(begin)
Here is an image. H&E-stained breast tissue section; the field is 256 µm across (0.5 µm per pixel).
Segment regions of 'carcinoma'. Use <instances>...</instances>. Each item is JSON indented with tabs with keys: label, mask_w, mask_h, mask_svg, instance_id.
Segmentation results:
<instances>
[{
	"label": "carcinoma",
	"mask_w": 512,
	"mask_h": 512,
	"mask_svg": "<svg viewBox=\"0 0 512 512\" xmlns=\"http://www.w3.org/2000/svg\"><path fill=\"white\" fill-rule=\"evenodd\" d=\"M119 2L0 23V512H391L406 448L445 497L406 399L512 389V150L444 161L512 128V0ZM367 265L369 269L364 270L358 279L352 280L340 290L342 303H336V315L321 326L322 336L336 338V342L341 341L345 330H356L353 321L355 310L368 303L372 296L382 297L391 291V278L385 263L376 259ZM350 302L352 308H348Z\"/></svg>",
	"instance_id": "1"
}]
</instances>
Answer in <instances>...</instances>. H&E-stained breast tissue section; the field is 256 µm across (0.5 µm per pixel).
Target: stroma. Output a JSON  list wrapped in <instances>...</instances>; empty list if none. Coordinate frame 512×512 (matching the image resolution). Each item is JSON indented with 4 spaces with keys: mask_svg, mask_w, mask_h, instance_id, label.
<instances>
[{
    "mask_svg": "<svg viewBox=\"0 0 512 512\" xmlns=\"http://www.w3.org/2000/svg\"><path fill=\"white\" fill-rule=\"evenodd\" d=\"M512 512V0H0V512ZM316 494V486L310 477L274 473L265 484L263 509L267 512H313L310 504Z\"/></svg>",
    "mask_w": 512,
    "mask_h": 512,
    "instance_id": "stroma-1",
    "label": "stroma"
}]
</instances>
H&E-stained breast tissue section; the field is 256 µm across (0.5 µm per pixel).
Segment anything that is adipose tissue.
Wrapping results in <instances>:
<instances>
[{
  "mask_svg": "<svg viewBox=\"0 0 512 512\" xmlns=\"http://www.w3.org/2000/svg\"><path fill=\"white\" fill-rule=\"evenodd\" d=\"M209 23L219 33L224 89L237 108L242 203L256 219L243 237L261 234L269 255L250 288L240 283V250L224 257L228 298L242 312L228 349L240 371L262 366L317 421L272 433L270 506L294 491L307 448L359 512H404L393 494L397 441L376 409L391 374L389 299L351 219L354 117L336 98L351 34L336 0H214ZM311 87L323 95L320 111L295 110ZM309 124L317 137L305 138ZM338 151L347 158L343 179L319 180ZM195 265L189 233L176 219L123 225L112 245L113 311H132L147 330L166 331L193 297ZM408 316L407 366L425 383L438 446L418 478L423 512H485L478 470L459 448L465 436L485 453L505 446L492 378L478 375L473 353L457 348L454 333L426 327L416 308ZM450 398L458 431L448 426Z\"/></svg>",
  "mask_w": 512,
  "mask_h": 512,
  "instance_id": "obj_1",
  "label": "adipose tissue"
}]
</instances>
(end)
§ What is being asked: Lines that include the word "breast" are to be extracted from the data above.

§ The answer:
Here is an image. H&E-stained breast tissue section; the field is 256 µm across (0.5 µm per pixel).
Answer in <instances>...</instances>. H&E-stained breast tissue section; the field is 256 µm across (0.5 µm per pixel).
H&E-stained breast tissue section; the field is 256 µm across (0.5 µm per pixel).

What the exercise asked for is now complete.